Task requirements »
Below are entries. Copy exactly the lines running from the line that holds "(571, 266) = (650, 508): green" to the line that holds "(470, 160) = (756, 192): red", with both ends included.

━━ Available records

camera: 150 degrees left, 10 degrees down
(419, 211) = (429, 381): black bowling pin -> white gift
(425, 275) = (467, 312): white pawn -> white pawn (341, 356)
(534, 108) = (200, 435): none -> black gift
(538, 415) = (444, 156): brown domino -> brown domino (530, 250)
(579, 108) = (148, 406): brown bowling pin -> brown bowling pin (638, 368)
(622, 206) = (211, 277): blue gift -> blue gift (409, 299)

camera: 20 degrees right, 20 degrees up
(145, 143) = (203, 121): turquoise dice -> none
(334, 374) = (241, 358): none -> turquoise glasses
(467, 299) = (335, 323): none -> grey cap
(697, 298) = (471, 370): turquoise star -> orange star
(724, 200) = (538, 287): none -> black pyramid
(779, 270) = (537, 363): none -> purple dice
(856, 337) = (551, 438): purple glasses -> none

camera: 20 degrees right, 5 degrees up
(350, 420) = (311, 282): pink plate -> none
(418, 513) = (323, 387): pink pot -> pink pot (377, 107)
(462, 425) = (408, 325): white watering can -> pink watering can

━━━━
━━ Available records

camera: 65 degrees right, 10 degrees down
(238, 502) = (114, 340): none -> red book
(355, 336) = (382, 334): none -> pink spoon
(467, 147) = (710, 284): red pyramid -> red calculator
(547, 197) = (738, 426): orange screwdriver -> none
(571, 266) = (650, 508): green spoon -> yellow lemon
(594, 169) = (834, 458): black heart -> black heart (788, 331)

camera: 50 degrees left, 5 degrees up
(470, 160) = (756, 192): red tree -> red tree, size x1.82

━━━━

Response below »
(571, 266) = (650, 508): green spoon -> yellow lemon
(594, 169) = (834, 458): black heart -> black heart (788, 331)

camera: 50 degrees left, 5 degrees up
(470, 160) = (756, 192): red tree -> red tree, size x1.82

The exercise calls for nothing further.